*Description of the task*: Return the entries below verbatim. Pictures stay out.

*Material shown*:

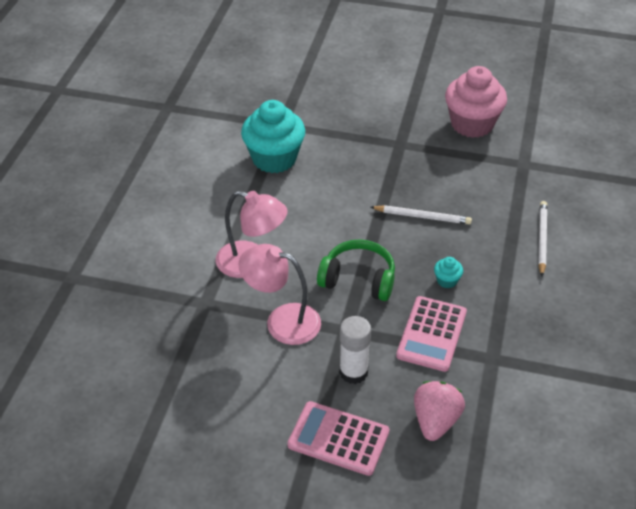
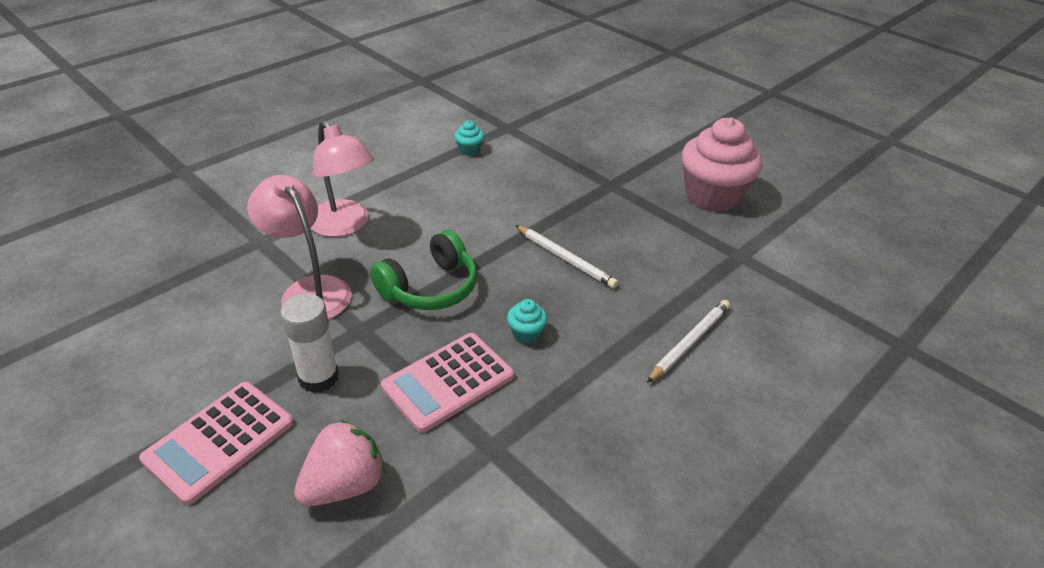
camera: 30 degrees right, 5 degrees down
(274, 158) = (469, 150): turquoise cupcake -> turquoise cupcake, size x0.41
(338, 439) = (219, 441): pink calculator -> pink calculator turned 105 degrees counterclockwise
(358, 279) = (430, 287): green headphones -> green headphones turned 90 degrees clockwise

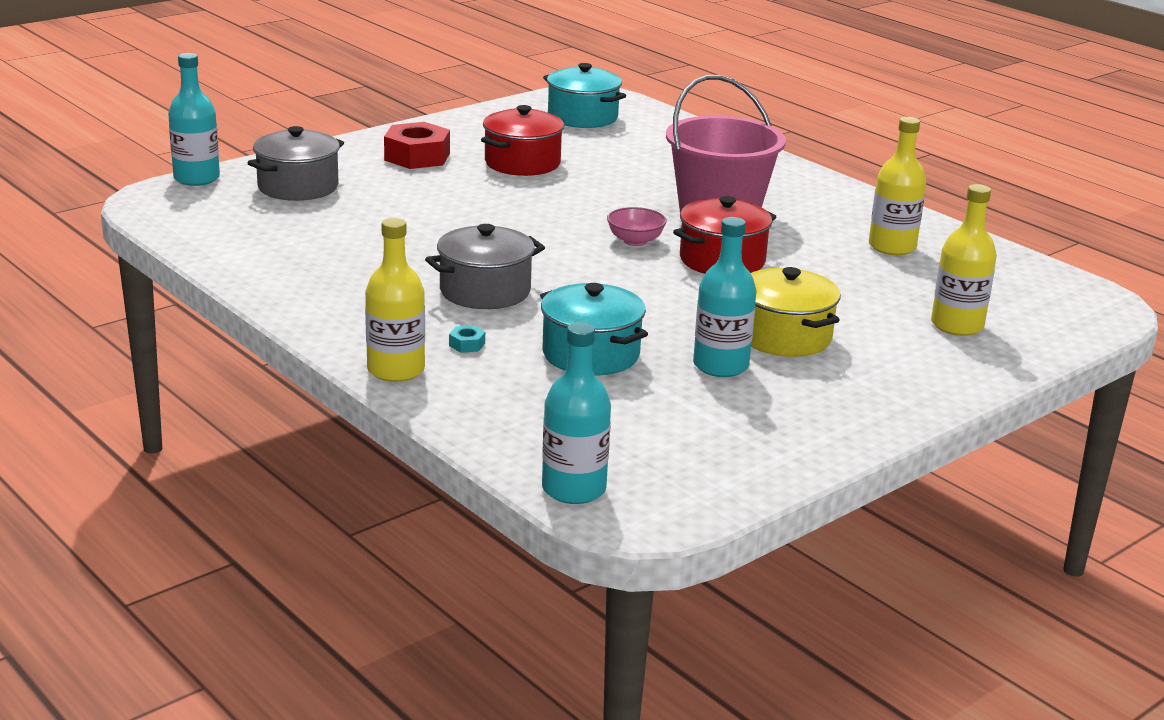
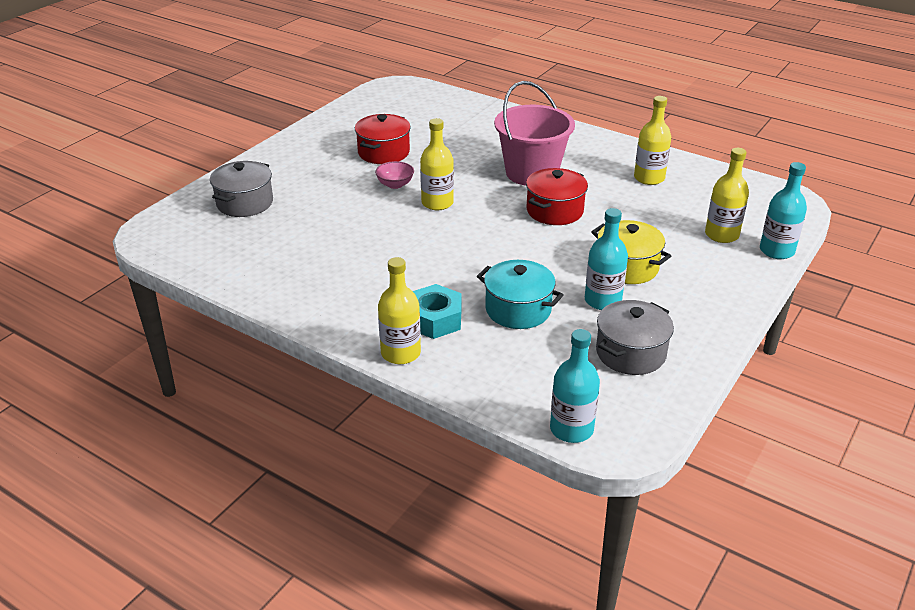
camera: 15 degrees left, 10 degrees up
(196, 178) = (169, 209): turquoise bottle -> turquoise bottle (776, 251)
(417, 156) = (311, 160): red nut -> none
(467, 344) = (435, 319): turquoise nut -> turquoise nut, size x2.40
(485, 291) = (421, 270): grey pot -> grey pot (630, 353)
(559, 226) = (437, 203): none -> yellow bottle
(582, 117) = (401, 105): turquoise pot -> none
(635, 241) = (492, 205): pink bowl -> pink bowl (395, 184)

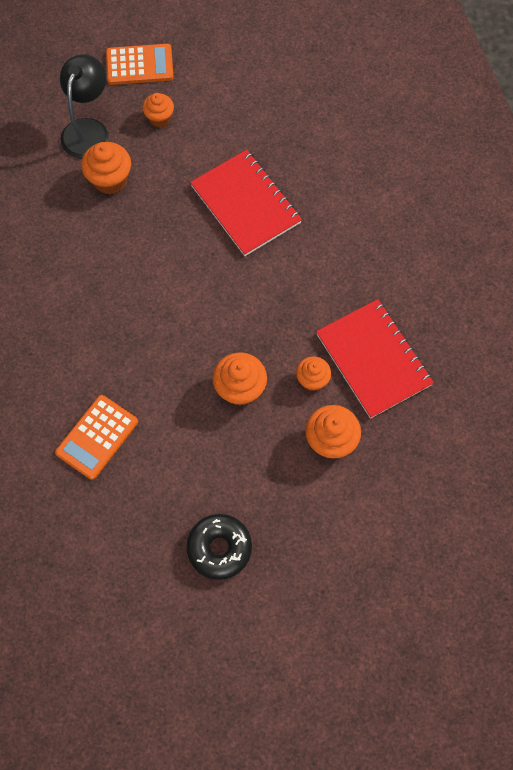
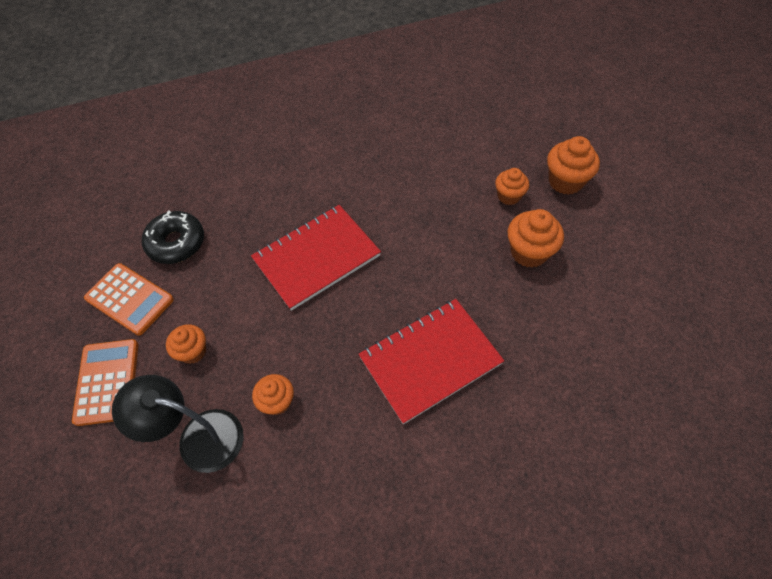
camera: 90 degrees left, 10 degrees down
(97, 437) = (614, 383): orange calculator -> orange calculator (129, 299)
(110, 180) = (277, 401): orange cupcake -> orange cupcake, size x0.66
(219, 548) = (695, 261): black donut -> black donut (176, 243)
(373, 359) = (480, 153): red notebook -> red notebook (430, 360)

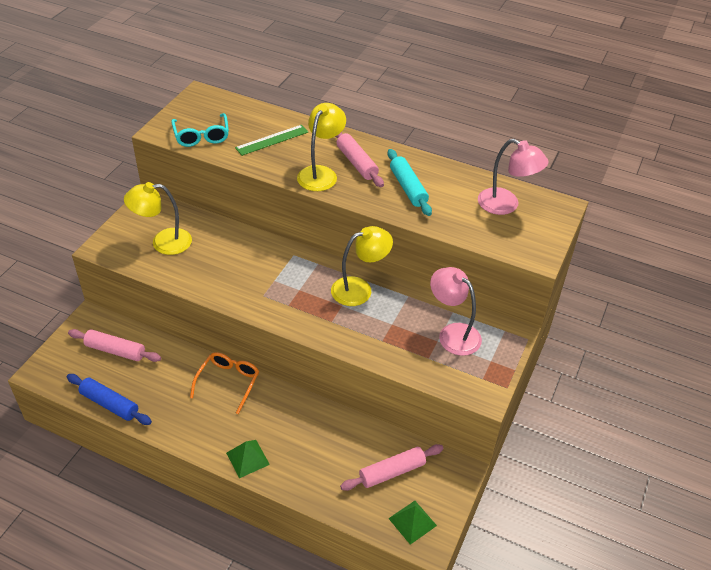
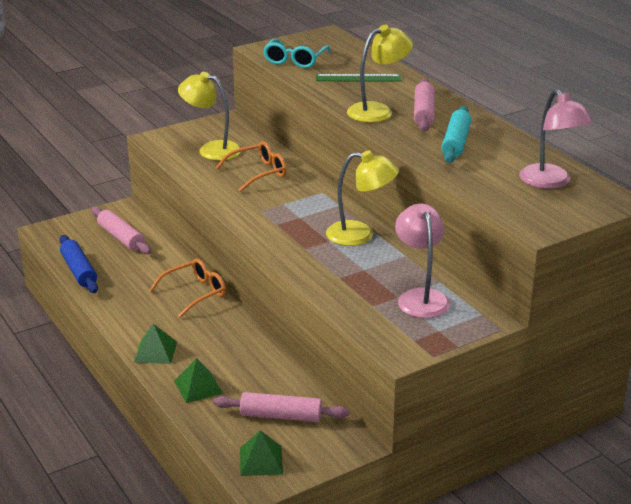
camera: 35 degrees right, 15 degrees down
(225, 254) = (258, 173): none -> orange glasses
(310, 476) = (198, 387): none -> green pyramid

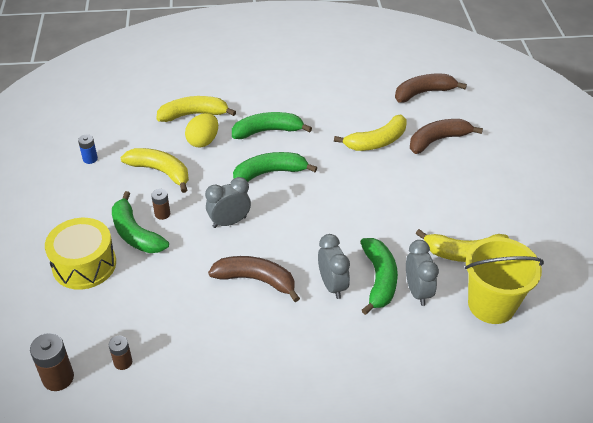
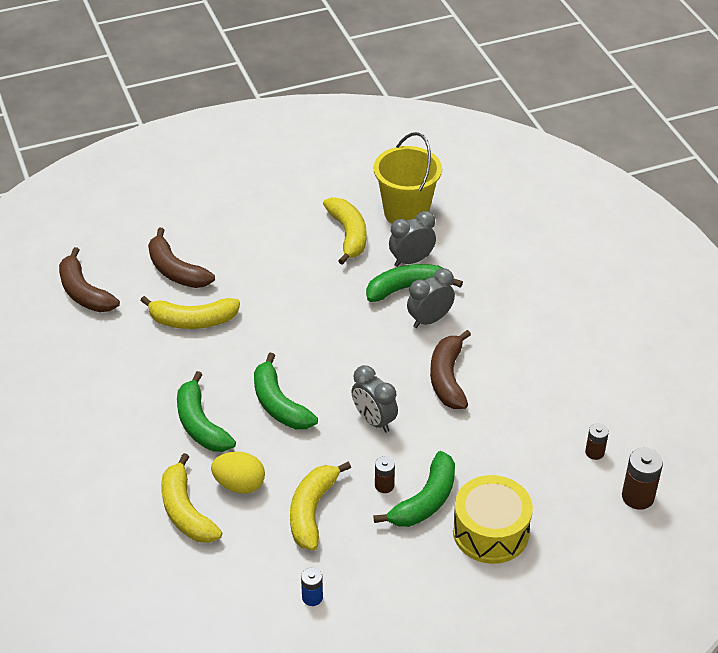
camera: 105 degrees left, 0 degrees up
(377, 141) = (192, 320): yellow banana -> yellow banana turned 135 degrees clockwise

*Exercise solution*:
camera: 30 degrees right, 5 degrees down
(274, 158) = (469, 150): turquoise cupcake -> turquoise cupcake, size x0.41
(338, 439) = (219, 441): pink calculator -> pink calculator turned 105 degrees counterclockwise
(358, 279) = (430, 287): green headphones -> green headphones turned 90 degrees clockwise

camera: 15 degrees left, 10 degrees up
(196, 178) = (169, 209): turquoise bottle -> turquoise bottle (776, 251)
(417, 156) = (311, 160): red nut -> none
(467, 344) = (435, 319): turquoise nut -> turquoise nut, size x2.40
(485, 291) = (421, 270): grey pot -> grey pot (630, 353)
(559, 226) = (437, 203): none -> yellow bottle
(582, 117) = (401, 105): turquoise pot -> none
(635, 241) = (492, 205): pink bowl -> pink bowl (395, 184)

camera: 90 degrees left, 10 degrees down
(97, 437) = (614, 383): orange calculator -> orange calculator (129, 299)
(110, 180) = (277, 401): orange cupcake -> orange cupcake, size x0.66
(219, 548) = (695, 261): black donut -> black donut (176, 243)
(373, 359) = (480, 153): red notebook -> red notebook (430, 360)

camera: 35 degrees right, 15 degrees down
(225, 254) = (258, 173): none -> orange glasses
(310, 476) = (198, 387): none -> green pyramid

camera: 105 degrees left, 0 degrees up
(377, 141) = (192, 320): yellow banana -> yellow banana turned 135 degrees clockwise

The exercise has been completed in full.